Request: From the rows below, pull out each line that contains the string "kern", matching case exactly.

Available records:
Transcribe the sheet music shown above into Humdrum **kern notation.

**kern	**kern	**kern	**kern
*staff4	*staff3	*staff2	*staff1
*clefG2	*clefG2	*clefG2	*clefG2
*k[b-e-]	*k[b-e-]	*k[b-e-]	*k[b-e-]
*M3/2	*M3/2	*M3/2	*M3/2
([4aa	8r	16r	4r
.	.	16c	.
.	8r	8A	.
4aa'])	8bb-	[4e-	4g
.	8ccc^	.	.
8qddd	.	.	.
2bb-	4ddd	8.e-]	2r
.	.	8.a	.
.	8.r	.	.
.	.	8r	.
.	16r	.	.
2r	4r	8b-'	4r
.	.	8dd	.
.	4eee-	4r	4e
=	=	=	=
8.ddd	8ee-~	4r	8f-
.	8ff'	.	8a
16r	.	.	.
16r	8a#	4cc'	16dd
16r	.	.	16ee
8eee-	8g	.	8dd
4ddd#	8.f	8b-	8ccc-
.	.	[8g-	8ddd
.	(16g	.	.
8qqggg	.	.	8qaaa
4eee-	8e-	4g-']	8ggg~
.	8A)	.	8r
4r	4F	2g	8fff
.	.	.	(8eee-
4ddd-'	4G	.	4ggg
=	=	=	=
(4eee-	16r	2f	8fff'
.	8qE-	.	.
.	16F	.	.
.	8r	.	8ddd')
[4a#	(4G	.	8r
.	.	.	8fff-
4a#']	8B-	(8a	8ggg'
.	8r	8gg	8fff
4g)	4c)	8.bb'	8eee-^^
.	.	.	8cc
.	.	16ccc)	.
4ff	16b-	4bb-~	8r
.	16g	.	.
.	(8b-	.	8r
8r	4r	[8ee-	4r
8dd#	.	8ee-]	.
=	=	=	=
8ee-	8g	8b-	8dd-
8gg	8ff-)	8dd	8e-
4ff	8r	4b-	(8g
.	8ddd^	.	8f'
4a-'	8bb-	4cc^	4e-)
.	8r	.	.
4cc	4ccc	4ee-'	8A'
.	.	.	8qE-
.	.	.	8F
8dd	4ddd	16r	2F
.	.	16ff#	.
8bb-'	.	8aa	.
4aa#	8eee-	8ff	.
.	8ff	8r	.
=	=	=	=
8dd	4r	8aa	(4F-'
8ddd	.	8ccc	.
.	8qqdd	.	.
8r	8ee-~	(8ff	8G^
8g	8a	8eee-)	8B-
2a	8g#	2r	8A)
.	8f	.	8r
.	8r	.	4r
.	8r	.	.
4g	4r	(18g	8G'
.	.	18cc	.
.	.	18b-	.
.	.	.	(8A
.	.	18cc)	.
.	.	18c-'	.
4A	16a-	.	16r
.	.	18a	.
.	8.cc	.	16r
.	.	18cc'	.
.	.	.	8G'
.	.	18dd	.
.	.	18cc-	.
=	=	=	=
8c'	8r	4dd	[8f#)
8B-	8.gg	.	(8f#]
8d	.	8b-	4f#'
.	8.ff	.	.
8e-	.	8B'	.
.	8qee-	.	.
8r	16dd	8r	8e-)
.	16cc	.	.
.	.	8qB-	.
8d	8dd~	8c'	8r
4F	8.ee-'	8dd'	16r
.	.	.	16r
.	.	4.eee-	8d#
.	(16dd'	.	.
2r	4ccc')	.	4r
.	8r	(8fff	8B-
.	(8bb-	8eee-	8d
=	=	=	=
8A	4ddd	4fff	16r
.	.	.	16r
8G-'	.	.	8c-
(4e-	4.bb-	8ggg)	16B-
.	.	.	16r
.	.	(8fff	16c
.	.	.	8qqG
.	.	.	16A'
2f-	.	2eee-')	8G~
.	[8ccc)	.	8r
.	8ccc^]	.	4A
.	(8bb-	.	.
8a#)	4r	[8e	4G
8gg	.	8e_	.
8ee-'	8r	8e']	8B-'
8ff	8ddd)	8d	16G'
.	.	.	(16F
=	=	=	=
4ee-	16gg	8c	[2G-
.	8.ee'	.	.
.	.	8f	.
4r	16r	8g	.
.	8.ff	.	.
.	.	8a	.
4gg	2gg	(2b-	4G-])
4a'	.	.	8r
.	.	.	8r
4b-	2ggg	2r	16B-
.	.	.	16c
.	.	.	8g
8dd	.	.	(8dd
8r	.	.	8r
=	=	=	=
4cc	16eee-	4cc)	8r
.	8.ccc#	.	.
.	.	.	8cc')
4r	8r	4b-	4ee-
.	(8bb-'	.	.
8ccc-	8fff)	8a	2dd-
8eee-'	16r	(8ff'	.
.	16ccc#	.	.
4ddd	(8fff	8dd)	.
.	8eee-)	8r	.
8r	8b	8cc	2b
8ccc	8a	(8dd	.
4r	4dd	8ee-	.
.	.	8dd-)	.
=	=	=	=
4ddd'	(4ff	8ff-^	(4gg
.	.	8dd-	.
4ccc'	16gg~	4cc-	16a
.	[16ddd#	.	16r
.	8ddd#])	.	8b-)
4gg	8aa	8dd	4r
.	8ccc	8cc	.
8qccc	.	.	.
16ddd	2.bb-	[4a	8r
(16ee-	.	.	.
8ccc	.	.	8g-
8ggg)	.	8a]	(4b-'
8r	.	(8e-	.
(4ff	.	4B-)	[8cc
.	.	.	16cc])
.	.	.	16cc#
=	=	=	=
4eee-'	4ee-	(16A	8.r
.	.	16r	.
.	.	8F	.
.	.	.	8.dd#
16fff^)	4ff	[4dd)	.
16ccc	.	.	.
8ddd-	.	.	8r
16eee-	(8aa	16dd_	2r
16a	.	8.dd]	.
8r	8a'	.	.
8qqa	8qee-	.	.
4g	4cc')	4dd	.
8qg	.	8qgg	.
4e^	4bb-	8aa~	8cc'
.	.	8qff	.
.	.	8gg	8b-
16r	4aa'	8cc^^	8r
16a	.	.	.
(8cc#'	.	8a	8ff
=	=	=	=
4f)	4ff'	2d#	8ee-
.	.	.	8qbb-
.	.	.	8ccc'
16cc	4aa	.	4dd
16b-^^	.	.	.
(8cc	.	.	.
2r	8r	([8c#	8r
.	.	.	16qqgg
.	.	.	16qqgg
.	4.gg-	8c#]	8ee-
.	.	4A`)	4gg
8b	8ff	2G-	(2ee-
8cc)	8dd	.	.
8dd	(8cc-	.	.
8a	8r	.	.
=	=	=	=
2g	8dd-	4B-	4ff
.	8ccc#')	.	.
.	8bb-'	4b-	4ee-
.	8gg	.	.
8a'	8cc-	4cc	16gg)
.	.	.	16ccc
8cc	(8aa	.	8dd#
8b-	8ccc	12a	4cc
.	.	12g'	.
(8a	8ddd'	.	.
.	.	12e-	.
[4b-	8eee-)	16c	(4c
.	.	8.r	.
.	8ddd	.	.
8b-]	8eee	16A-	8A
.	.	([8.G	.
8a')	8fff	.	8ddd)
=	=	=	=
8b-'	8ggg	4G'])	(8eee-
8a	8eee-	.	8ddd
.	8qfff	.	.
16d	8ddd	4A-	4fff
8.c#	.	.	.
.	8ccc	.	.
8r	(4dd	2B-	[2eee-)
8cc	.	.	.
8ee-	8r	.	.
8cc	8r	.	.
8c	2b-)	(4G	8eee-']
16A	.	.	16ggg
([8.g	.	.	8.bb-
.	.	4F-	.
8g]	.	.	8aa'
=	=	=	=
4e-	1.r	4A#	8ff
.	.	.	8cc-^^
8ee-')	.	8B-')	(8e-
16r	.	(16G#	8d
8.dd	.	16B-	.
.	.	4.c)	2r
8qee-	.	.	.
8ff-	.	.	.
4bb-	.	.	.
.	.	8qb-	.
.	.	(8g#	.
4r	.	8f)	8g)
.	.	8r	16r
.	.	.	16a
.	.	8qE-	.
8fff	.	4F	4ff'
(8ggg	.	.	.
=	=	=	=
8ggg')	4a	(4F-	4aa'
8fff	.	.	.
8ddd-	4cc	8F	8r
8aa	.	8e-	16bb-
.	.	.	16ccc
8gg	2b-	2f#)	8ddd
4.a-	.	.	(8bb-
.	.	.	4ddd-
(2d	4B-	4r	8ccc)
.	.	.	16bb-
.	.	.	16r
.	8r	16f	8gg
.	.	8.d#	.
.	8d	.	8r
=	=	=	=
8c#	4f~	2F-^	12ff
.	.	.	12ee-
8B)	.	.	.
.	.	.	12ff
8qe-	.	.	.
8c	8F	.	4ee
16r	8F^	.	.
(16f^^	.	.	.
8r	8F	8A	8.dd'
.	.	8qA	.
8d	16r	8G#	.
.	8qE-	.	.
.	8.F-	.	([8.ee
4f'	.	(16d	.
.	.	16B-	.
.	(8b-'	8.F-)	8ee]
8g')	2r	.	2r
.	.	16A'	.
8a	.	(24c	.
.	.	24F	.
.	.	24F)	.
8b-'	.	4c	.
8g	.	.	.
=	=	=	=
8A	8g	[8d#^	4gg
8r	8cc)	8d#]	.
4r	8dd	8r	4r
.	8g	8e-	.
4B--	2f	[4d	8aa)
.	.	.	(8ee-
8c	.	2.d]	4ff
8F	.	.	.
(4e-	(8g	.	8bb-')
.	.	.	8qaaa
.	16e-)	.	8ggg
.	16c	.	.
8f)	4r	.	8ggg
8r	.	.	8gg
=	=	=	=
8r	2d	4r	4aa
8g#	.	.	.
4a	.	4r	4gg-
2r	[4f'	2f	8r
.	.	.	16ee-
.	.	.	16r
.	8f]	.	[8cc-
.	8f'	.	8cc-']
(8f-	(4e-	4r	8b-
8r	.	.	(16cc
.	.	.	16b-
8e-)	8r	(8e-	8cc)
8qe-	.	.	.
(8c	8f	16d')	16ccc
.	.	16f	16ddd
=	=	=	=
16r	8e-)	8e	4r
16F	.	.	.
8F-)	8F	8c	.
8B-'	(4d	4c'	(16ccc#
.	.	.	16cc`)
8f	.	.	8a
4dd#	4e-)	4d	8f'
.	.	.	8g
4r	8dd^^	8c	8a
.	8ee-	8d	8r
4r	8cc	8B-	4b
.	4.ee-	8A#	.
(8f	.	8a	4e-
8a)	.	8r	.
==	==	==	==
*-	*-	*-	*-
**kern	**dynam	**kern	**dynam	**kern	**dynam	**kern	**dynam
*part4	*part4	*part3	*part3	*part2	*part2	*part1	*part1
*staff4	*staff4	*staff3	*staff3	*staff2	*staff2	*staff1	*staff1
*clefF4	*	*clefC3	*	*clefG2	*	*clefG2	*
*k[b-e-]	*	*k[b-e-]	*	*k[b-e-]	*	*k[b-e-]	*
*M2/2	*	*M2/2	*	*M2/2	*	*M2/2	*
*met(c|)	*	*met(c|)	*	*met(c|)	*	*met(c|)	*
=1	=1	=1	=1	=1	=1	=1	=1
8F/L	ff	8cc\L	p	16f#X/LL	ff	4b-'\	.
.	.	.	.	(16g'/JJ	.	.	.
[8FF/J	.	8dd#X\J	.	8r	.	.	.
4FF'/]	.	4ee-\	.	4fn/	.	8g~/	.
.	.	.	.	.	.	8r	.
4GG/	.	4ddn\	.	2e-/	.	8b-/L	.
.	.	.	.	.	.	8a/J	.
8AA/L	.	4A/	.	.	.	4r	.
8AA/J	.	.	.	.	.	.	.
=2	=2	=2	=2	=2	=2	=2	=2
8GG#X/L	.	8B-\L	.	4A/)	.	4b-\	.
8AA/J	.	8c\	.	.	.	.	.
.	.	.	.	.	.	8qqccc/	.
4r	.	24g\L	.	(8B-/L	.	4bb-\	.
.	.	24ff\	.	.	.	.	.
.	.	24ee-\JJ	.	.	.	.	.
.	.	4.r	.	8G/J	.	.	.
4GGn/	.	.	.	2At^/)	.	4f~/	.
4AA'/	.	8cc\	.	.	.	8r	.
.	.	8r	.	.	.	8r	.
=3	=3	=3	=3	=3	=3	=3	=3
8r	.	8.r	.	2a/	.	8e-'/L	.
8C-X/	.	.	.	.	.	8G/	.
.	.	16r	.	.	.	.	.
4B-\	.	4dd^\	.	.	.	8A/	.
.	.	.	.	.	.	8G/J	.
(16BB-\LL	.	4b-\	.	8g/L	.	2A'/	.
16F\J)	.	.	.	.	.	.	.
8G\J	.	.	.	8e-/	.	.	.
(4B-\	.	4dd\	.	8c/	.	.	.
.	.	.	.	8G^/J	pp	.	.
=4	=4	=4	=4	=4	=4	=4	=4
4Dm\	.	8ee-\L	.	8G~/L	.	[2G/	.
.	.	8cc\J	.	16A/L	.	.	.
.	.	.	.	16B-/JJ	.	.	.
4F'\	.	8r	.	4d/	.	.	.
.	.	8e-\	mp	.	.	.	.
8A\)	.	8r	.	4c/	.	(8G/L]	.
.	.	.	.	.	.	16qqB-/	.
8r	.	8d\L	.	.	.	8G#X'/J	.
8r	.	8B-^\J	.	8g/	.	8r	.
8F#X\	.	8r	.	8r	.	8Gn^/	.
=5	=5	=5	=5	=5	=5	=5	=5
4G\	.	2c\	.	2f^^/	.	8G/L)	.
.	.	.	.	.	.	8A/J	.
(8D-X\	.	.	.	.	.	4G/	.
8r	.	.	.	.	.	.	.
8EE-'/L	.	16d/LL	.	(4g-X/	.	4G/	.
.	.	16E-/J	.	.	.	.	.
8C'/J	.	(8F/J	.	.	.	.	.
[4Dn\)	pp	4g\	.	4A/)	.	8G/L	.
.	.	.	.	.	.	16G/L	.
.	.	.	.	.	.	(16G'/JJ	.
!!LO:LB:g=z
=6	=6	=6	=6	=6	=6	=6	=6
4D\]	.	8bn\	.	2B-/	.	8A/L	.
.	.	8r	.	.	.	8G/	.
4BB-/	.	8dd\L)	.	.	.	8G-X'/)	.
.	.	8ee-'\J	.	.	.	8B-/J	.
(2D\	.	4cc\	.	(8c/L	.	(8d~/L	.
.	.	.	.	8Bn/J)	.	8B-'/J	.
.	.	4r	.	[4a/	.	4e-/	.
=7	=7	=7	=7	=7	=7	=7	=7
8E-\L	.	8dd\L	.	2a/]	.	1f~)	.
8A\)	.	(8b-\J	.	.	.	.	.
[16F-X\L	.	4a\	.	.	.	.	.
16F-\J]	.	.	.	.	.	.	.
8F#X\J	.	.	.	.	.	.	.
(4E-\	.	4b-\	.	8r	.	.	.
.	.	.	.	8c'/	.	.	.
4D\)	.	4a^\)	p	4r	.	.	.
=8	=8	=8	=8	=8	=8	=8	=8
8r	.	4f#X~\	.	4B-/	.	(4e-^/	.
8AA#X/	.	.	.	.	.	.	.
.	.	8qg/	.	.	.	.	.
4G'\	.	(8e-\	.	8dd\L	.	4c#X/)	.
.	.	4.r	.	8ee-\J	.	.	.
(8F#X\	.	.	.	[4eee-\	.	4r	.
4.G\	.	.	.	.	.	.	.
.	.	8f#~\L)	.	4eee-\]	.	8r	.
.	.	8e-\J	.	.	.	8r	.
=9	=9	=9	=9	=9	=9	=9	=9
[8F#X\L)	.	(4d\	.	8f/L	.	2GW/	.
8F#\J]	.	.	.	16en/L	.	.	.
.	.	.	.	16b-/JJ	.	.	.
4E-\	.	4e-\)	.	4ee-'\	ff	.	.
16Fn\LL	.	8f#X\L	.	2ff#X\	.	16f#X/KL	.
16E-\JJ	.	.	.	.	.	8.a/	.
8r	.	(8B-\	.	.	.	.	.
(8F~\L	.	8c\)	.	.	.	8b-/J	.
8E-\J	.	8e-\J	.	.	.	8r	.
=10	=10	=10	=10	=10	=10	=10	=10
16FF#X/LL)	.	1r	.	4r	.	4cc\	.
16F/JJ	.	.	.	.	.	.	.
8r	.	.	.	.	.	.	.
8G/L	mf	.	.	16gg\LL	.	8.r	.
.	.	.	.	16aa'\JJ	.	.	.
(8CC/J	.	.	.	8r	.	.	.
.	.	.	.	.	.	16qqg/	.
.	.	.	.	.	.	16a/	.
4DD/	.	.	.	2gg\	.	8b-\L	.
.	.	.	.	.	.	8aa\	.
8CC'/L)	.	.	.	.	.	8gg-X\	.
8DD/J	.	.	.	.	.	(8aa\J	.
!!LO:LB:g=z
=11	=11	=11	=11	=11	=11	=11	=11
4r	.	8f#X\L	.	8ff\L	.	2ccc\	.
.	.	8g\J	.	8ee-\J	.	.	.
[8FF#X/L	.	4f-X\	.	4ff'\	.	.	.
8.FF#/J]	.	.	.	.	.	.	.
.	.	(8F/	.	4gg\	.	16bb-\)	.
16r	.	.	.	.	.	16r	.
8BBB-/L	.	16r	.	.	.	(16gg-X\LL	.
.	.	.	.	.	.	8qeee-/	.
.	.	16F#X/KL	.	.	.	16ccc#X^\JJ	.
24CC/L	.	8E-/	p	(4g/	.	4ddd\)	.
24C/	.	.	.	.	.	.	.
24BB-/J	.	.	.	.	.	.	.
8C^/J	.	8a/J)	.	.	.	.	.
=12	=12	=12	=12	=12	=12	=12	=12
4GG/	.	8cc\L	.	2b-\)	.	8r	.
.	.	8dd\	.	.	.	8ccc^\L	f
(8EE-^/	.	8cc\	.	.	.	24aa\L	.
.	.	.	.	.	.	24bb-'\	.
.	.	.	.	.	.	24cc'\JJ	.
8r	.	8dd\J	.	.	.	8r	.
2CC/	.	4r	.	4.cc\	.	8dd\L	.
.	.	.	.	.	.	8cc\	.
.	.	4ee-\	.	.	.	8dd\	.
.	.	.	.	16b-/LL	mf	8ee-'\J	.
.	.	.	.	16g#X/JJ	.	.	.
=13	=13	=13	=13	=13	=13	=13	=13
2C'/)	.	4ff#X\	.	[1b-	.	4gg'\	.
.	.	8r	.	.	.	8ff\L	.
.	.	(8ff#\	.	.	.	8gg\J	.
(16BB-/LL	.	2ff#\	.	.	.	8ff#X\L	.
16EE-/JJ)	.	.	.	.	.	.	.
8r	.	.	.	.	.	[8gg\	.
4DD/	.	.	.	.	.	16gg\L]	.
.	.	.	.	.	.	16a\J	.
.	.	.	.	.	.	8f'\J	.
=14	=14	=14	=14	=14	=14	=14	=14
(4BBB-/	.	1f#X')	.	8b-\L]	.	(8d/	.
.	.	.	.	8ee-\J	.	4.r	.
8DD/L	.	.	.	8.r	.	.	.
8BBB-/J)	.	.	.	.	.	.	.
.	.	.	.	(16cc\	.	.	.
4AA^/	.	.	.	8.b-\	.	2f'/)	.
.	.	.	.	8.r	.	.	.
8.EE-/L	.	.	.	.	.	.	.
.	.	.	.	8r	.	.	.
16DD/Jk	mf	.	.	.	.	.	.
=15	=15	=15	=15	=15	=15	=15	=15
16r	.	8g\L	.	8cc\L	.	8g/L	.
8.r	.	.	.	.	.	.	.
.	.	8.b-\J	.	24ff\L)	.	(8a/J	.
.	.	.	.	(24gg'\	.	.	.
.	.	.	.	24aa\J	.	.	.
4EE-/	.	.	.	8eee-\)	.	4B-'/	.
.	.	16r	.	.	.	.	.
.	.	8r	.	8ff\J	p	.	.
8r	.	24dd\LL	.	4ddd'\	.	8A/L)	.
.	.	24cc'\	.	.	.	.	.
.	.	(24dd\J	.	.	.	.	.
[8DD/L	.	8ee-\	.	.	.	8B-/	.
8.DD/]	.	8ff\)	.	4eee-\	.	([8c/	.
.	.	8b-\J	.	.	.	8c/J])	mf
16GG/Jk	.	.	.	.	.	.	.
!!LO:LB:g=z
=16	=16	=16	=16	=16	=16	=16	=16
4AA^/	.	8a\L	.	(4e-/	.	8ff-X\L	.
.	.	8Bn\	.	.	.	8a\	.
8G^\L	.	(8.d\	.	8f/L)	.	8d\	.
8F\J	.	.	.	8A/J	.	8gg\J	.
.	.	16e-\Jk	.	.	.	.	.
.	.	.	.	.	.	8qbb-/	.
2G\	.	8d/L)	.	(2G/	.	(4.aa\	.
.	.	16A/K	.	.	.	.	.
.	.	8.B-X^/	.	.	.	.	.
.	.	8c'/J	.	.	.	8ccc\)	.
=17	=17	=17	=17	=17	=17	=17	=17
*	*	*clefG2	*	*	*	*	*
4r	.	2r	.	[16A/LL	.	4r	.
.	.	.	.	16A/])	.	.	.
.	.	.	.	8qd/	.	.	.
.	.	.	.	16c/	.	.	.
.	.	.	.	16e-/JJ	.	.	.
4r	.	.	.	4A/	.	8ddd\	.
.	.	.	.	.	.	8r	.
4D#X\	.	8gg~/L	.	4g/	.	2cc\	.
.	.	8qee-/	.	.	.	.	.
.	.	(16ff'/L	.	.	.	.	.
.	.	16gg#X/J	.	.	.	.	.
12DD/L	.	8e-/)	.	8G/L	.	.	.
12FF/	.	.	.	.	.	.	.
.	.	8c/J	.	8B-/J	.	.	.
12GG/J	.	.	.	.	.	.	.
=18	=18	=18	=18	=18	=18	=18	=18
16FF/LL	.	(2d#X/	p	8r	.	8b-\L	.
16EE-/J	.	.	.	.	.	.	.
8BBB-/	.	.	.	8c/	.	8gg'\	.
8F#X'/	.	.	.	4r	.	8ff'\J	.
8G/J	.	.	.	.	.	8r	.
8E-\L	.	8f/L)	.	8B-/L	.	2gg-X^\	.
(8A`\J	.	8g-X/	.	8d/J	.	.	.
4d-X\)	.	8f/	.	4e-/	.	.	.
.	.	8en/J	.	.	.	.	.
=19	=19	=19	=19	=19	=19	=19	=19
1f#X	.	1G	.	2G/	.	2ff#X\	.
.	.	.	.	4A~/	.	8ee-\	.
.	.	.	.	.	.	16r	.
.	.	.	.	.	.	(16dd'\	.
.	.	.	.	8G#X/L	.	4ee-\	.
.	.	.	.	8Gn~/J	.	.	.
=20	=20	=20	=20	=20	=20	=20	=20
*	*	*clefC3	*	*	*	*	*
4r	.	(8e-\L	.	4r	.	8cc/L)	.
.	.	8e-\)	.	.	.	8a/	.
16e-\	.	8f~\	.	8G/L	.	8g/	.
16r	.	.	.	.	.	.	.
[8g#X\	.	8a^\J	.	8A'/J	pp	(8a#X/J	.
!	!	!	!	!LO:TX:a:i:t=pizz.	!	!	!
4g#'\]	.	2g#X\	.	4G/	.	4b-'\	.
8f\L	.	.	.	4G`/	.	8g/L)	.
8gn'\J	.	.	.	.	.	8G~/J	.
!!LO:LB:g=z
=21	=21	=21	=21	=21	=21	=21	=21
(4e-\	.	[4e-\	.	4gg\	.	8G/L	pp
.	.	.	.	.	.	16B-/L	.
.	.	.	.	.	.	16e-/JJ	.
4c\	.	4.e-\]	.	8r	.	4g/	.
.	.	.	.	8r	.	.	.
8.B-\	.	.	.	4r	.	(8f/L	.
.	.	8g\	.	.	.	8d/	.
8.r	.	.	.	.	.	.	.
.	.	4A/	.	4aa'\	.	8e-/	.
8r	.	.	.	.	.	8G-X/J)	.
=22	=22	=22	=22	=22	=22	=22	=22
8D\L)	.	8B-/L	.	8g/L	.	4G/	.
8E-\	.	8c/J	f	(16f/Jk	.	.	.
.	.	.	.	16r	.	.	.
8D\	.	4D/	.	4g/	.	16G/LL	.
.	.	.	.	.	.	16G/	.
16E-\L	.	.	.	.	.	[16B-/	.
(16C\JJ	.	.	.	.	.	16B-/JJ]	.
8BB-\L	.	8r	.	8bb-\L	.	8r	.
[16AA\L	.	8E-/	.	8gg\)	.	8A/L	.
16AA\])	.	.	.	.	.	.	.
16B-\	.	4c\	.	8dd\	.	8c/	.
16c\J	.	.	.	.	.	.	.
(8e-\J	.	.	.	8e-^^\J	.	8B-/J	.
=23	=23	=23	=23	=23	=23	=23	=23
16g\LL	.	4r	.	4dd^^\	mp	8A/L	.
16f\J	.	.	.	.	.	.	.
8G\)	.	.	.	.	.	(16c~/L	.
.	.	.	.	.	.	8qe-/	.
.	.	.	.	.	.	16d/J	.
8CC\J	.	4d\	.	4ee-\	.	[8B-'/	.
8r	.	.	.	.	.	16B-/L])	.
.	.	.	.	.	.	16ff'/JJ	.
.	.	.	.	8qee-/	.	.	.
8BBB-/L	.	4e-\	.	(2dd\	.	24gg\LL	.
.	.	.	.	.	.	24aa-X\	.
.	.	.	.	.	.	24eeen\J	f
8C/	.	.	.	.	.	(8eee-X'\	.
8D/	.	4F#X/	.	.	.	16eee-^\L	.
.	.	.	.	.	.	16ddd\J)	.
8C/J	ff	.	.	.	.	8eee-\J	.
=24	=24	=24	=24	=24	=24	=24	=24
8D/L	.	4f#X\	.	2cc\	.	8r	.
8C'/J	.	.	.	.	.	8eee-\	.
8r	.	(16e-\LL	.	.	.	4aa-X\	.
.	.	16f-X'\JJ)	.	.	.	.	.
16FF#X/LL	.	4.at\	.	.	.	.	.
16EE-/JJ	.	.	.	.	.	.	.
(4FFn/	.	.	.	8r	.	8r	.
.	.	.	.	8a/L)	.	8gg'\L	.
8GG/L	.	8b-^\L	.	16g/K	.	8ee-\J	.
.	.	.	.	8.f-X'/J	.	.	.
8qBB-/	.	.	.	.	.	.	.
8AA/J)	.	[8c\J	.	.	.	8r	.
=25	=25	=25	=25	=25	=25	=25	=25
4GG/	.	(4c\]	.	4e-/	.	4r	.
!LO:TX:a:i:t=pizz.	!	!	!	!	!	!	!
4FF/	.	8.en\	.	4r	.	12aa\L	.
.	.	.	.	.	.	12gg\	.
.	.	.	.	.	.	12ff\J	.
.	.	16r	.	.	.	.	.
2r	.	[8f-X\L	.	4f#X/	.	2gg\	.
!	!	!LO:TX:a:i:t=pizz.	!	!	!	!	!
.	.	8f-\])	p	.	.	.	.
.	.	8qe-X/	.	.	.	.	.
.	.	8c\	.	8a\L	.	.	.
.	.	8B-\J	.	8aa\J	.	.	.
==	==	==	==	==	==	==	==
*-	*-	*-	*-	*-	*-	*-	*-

Task solution:
Transcribe the sheet music shown above into Humdrum **kern notation.
**kern	**kern	**kern	**kern
**kern	**dynam	**kern	**dynam	**kern	**dynam	**kern	**dynam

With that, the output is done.